- **Provided information**:
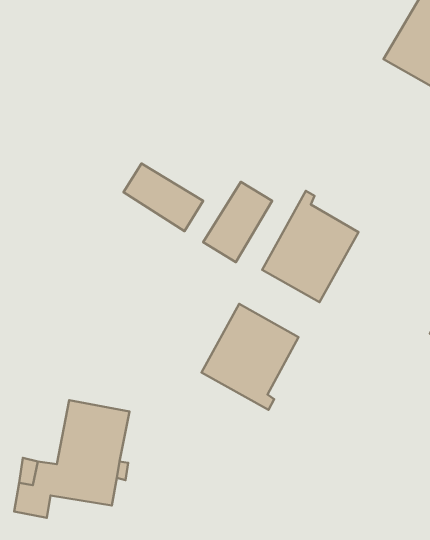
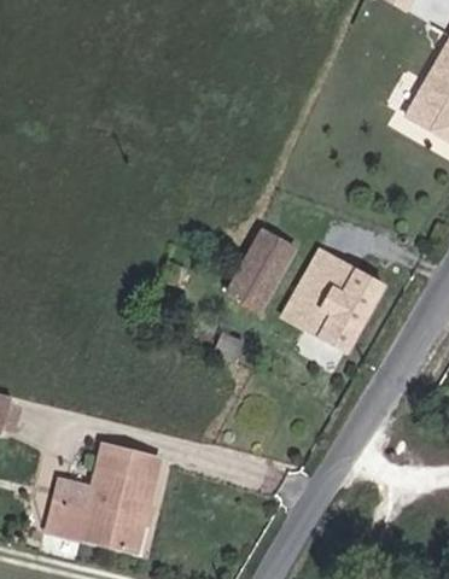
building: [123,163,203,231] -> none
building: [201,304,298,410] -> none

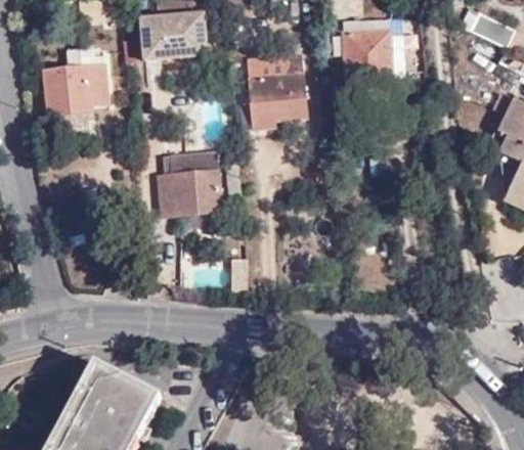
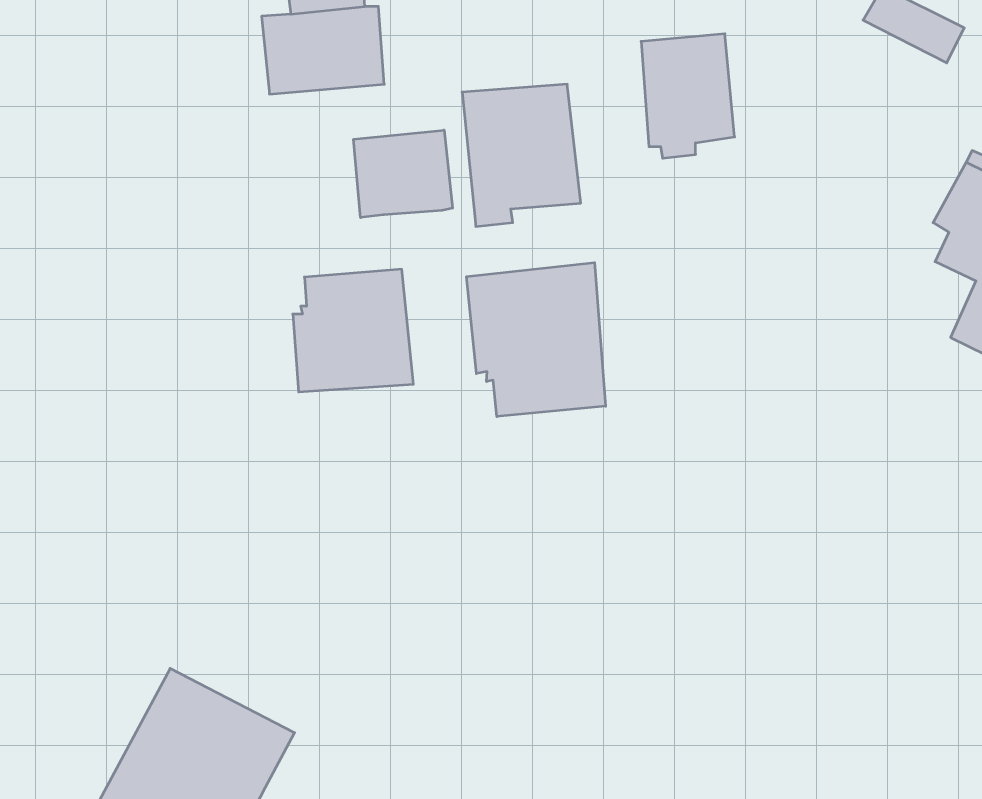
building: [44,44,106,117] -> none
building: none -> [354,130,453,218]
building: none -> [467,263,606,417]

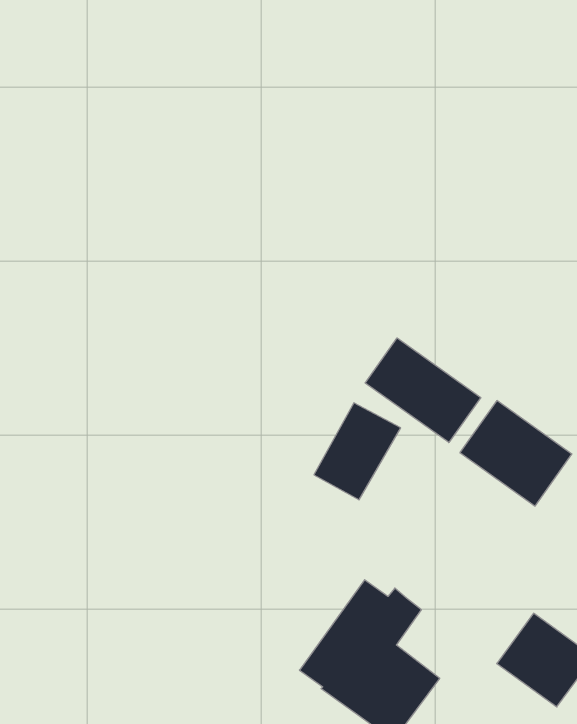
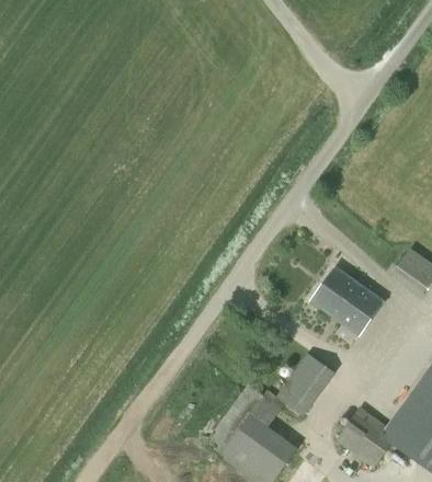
building: [365,338,481,443] -> none
building: [314,403,401,500] -> [283,348,340,412]

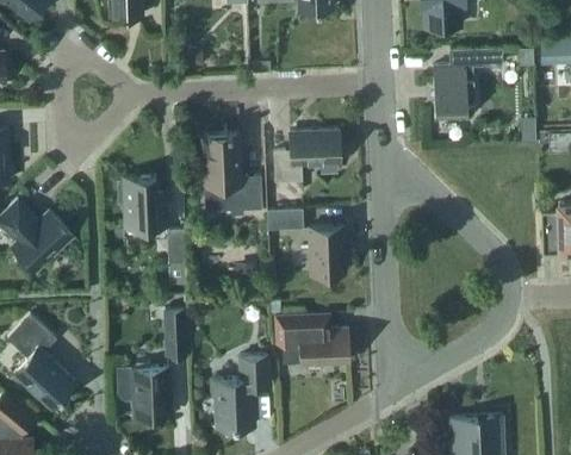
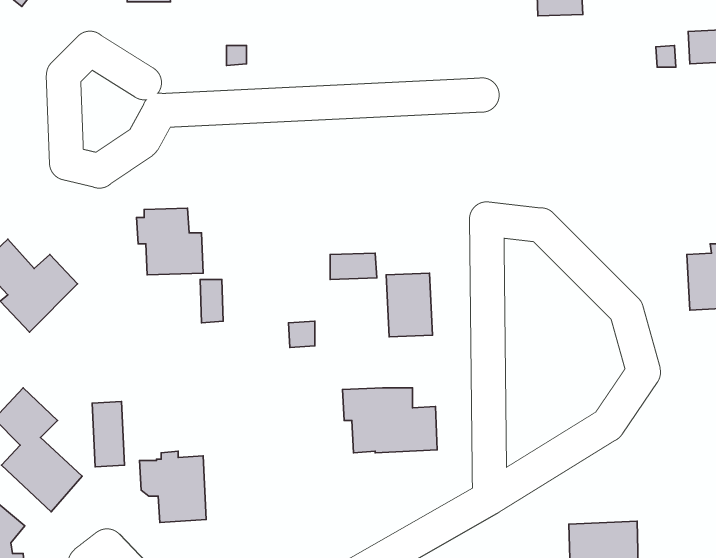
building: [433,48,502,119] -> none
building: [273,130,340,182] -> none
building: [193,135,262,212] -> none
building: [161,310,186,360] -> [92,402,125,467]
building: [212,356,269,429] -> none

- **What is being asked**:
Produce an exact copy of the lines from the line with "building: [44,44,106,117] -> none" through the last line of the data above, both ends included. No pictures belong in it.

- **Result of the exercise**:
building: [44,44,106,117] -> none
building: none -> [354,130,453,218]
building: none -> [467,263,606,417]

building: [365,338,481,443] -> none
building: [314,403,401,500] -> [283,348,340,412]

building: [433,48,502,119] -> none
building: [273,130,340,182] -> none
building: [193,135,262,212] -> none
building: [161,310,186,360] -> [92,402,125,467]
building: [212,356,269,429] -> none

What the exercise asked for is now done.